** YOUR TASK **
Your answer should be the exact lines of the data below from the one containing "camera: 80 degrees right, 10 degrees down" through the one containing "(351, 404) = (226, 561): blue"; please include nothing else.

** SOURCE DATA **
◆ ◆ ◆

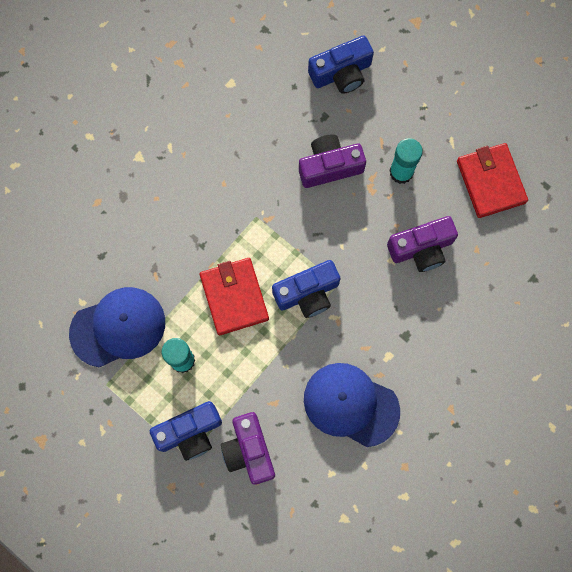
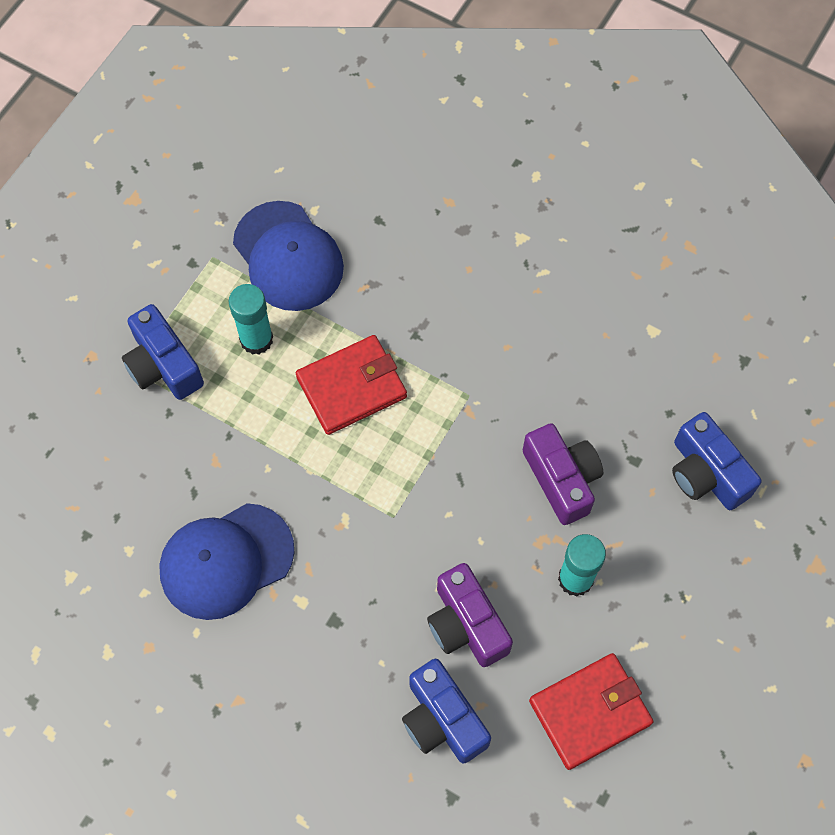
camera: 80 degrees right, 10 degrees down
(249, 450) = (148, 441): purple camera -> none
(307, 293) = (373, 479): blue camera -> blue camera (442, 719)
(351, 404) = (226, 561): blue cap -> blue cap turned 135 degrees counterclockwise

◆ ◆ ◆

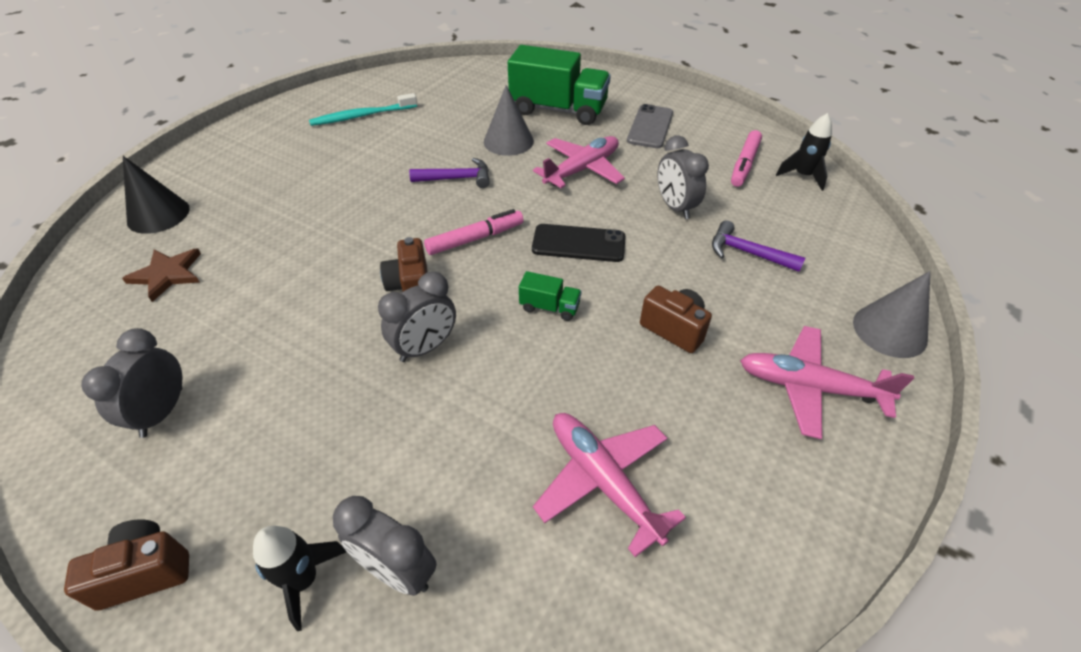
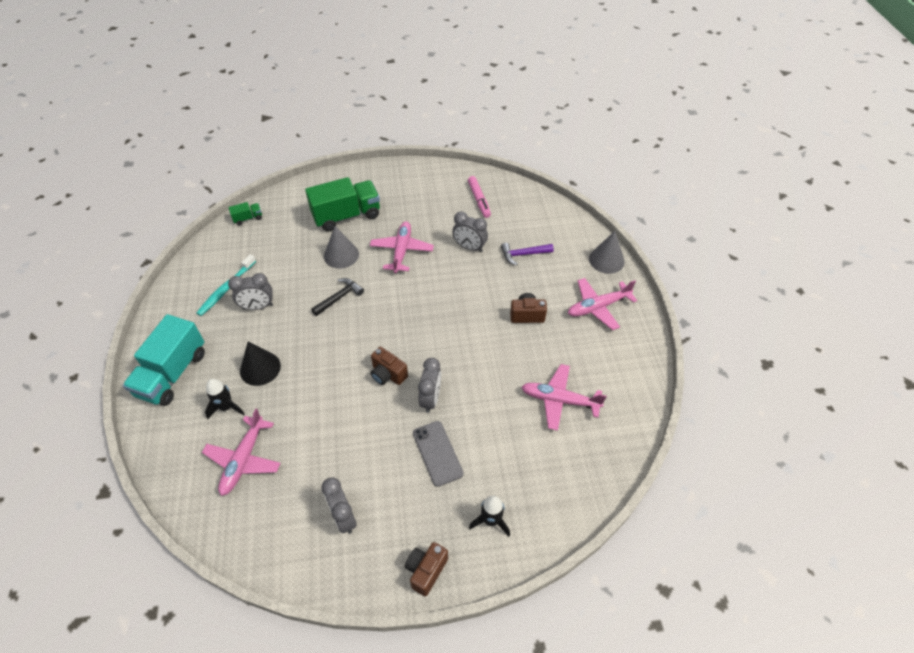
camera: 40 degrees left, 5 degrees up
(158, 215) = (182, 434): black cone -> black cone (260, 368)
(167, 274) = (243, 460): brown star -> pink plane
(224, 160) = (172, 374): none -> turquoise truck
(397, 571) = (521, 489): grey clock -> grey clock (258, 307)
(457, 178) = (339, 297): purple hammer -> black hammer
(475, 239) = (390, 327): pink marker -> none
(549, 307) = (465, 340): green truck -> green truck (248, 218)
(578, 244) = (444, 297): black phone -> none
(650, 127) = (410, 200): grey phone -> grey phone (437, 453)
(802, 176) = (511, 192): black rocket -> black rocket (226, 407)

◆ ◆ ◆

** THE COMPLETED TASK **
camera: 80 degrees right, 10 degrees down
(249, 450) = (148, 441): purple camera -> none
(307, 293) = (373, 479): blue camera -> blue camera (442, 719)
(351, 404) = (226, 561): blue cap -> blue cap turned 135 degrees counterclockwise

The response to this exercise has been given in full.